Material for this exercise START

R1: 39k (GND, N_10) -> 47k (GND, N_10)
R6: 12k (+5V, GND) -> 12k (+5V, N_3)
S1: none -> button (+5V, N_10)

Material for this exercise END
Material for this exercise START

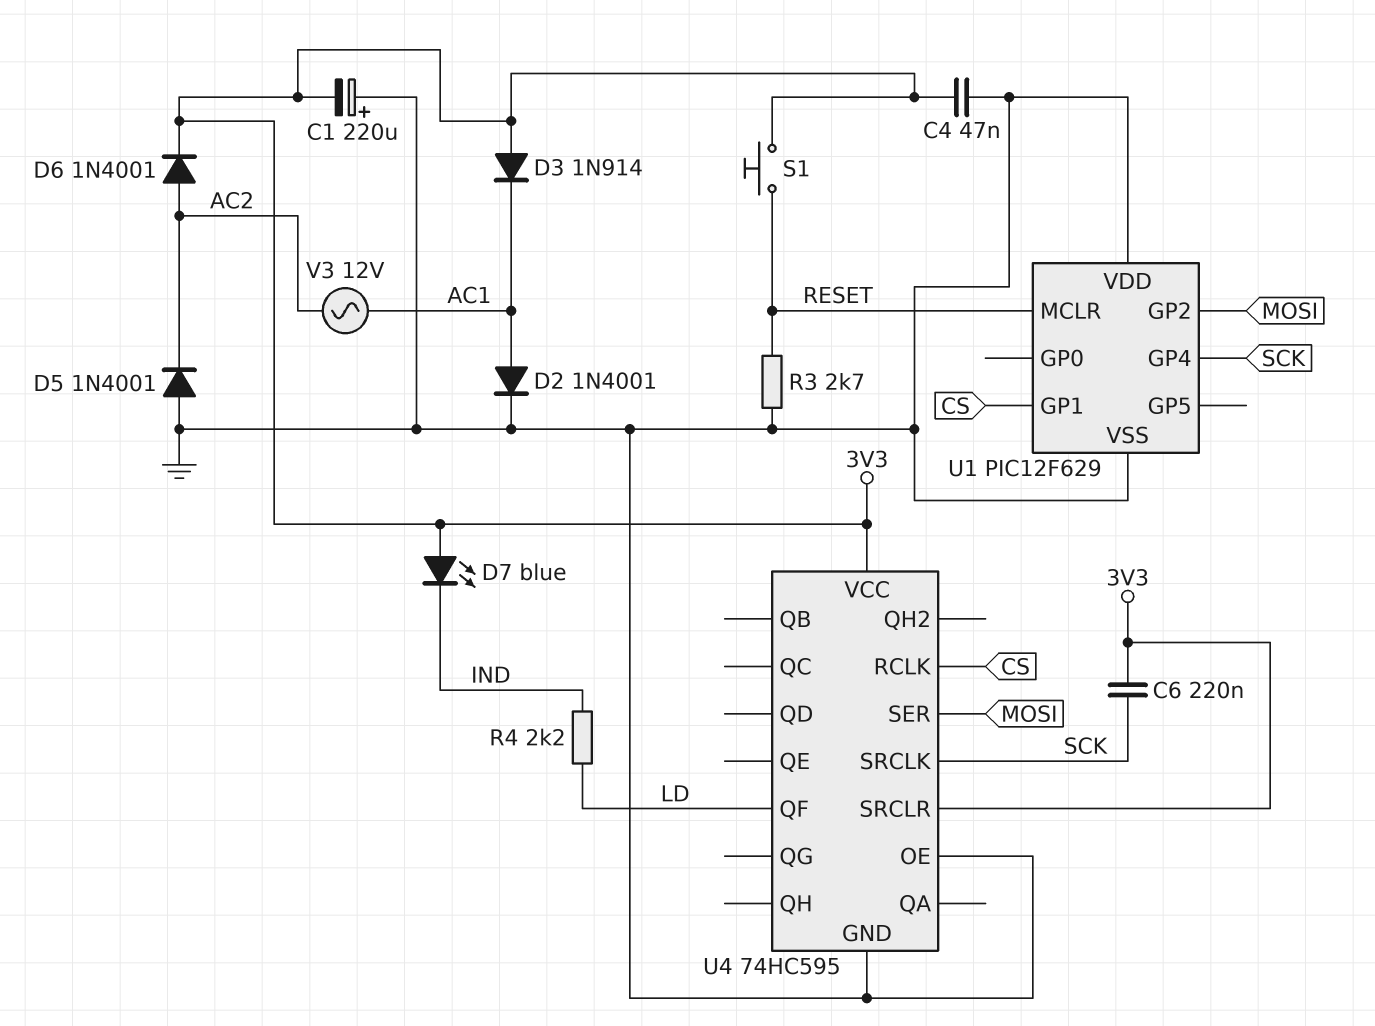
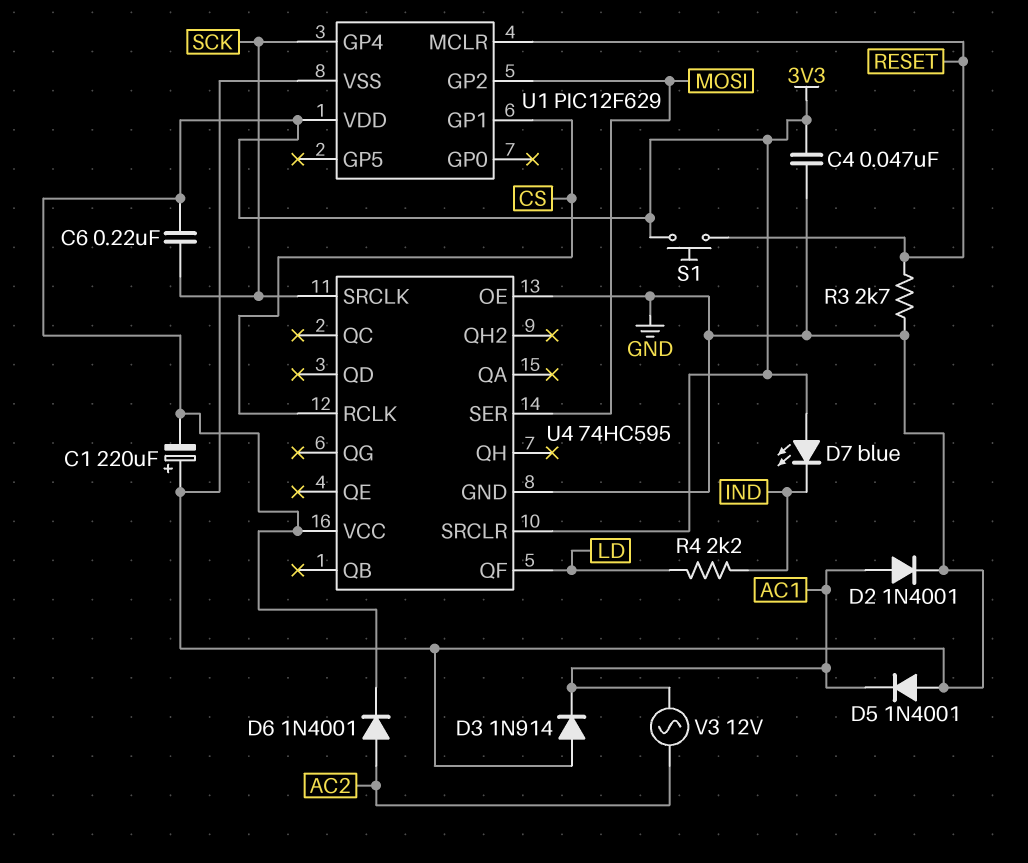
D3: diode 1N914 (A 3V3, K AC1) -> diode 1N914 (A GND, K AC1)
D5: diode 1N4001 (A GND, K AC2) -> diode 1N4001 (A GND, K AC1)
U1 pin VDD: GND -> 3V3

Material for this exercise END

Problem requirements:
Could you repeat exactly the lines above from the line with "R1: 39k (GND, N_10) -> 47k (GND, N_10)" up to and including the line with "S1: none -> button (+5V, N_10)", and only those?

Final answer:
R1: 39k (GND, N_10) -> 47k (GND, N_10)
R6: 12k (+5V, GND) -> 12k (+5V, N_3)
S1: none -> button (+5V, N_10)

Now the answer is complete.